## Work instructions
Search the entries below for "AGND" and copy each matching line.

————

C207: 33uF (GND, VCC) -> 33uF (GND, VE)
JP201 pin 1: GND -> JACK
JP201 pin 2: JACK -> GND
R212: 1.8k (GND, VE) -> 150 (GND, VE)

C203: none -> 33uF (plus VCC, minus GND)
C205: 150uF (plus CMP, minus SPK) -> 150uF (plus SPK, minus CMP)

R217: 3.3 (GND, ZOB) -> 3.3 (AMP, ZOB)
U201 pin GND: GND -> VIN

————

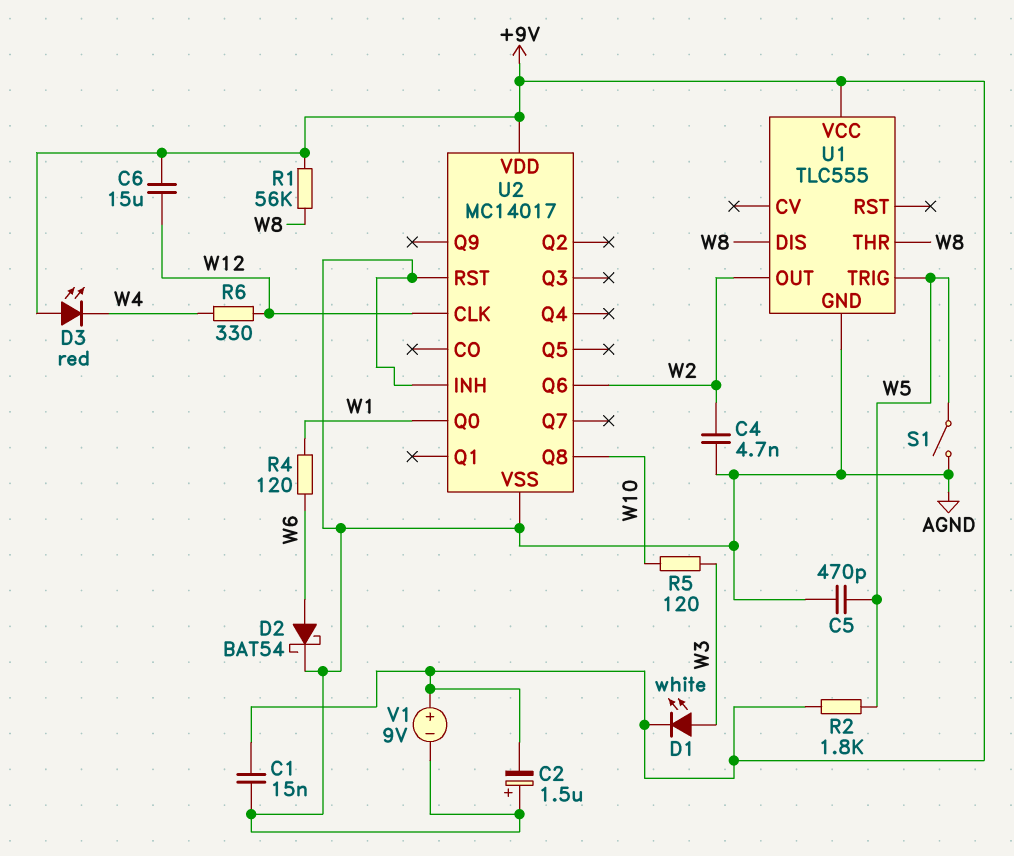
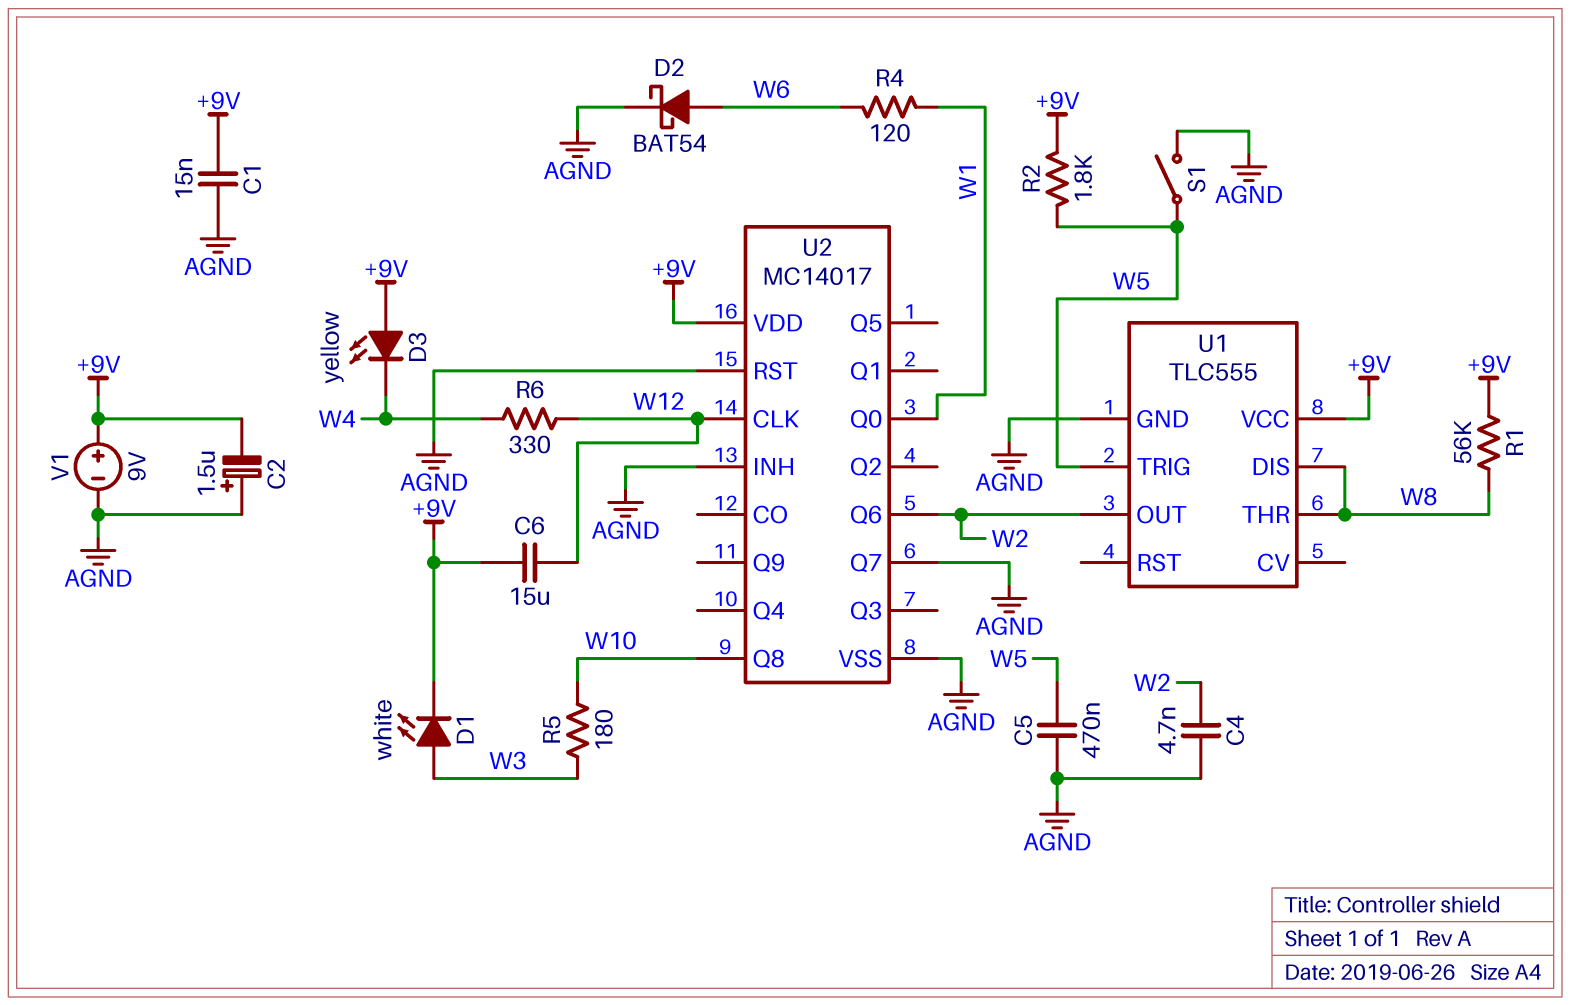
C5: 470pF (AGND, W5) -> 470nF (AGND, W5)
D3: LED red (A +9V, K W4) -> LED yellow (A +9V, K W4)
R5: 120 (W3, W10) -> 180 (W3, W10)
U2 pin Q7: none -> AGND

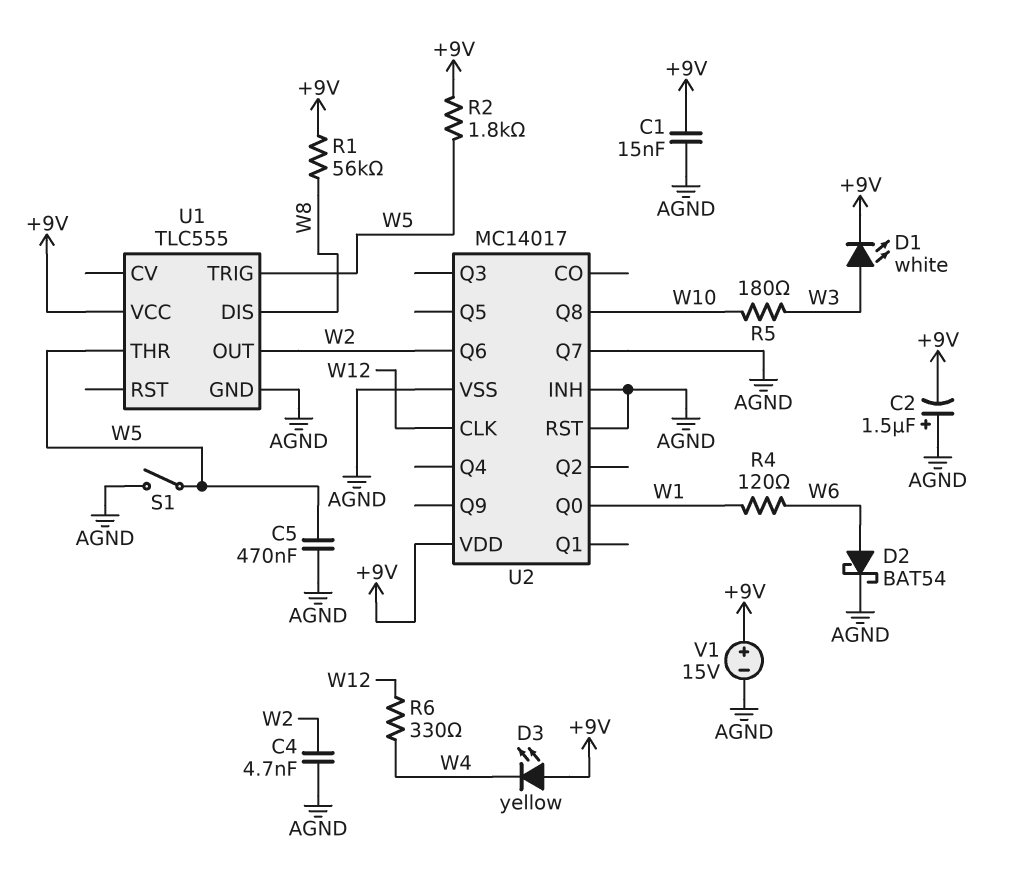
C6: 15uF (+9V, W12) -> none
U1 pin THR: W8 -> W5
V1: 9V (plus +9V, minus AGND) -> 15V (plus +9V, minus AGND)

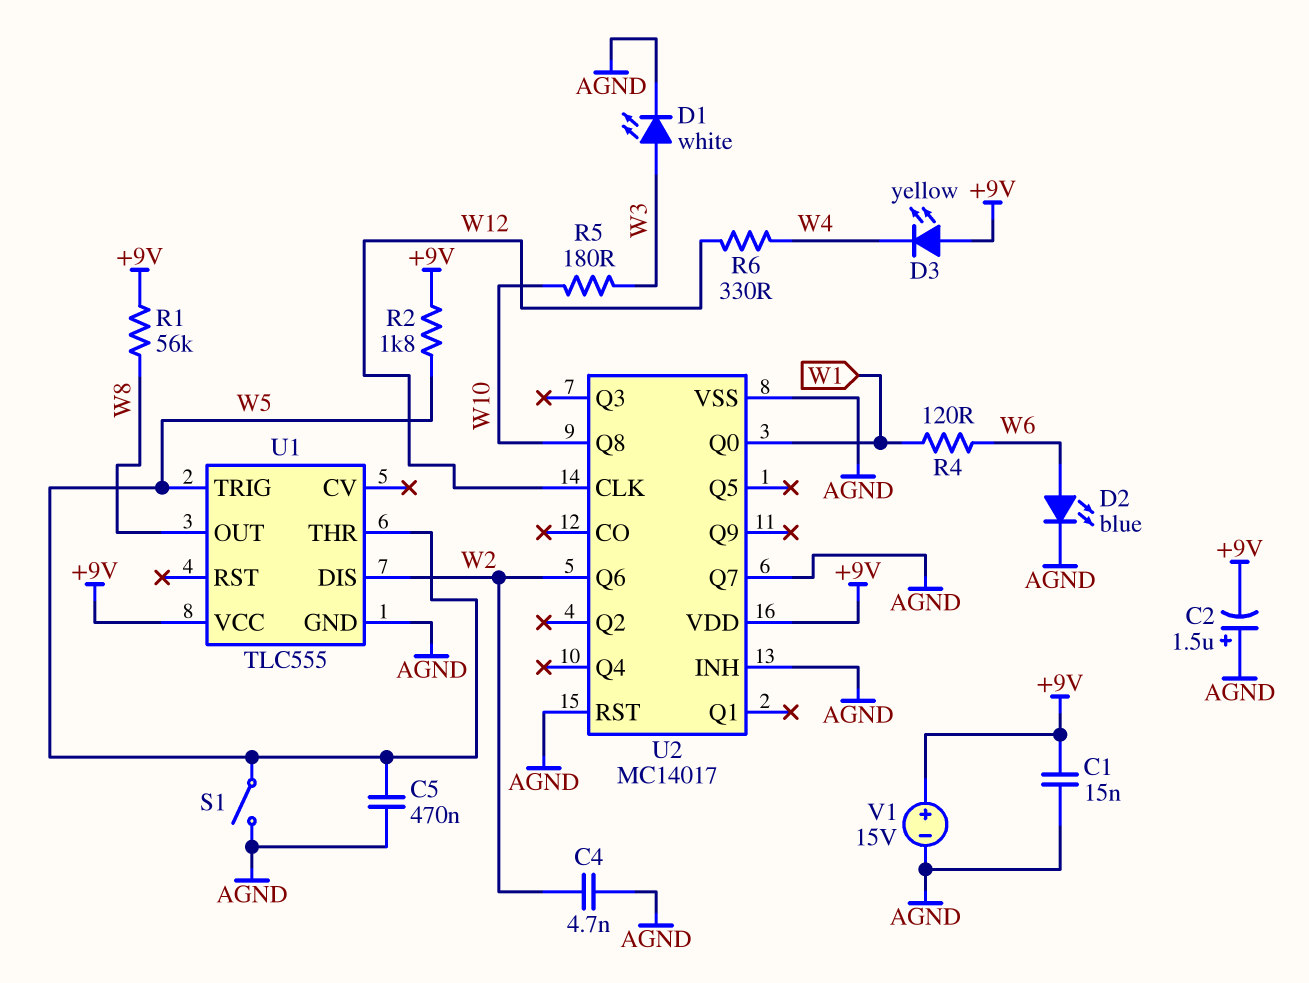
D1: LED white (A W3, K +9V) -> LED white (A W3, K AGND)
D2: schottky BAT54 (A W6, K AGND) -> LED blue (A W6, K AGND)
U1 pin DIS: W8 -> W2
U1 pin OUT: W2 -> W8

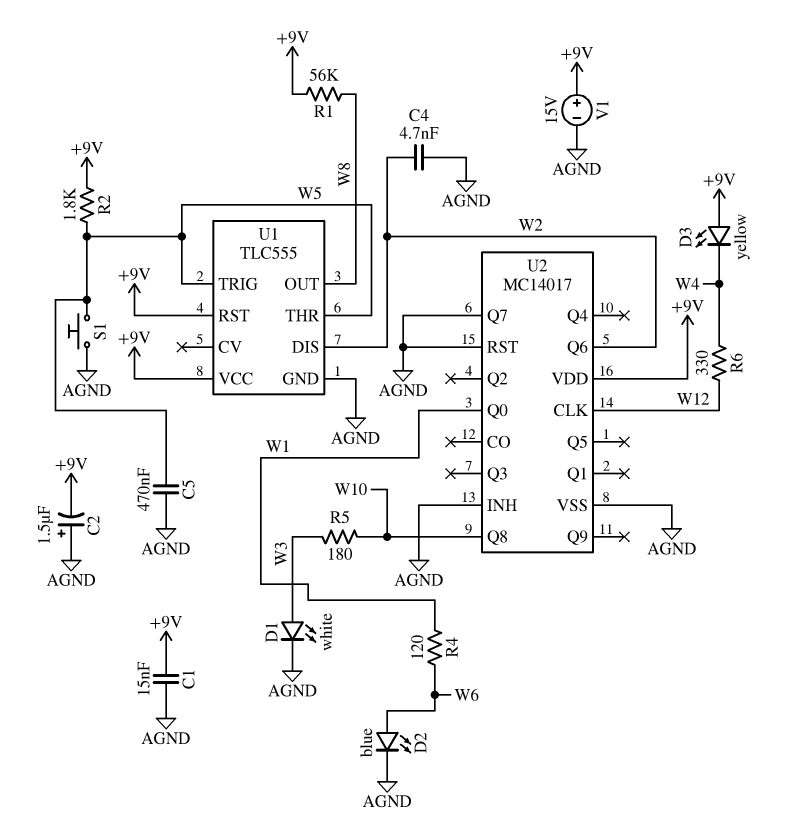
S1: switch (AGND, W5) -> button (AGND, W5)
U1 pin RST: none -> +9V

————

## Worked solution
C5: 470pF (AGND, W5) -> 470nF (AGND, W5)
U2 pin Q7: none -> AGND
V1: 9V (plus +9V, minus AGND) -> 15V (plus +9V, minus AGND)
D1: LED white (A W3, K +9V) -> LED white (A W3, K AGND)
D2: schottky BAT54 (A W6, K AGND) -> LED blue (A W6, K AGND)
S1: switch (AGND, W5) -> button (AGND, W5)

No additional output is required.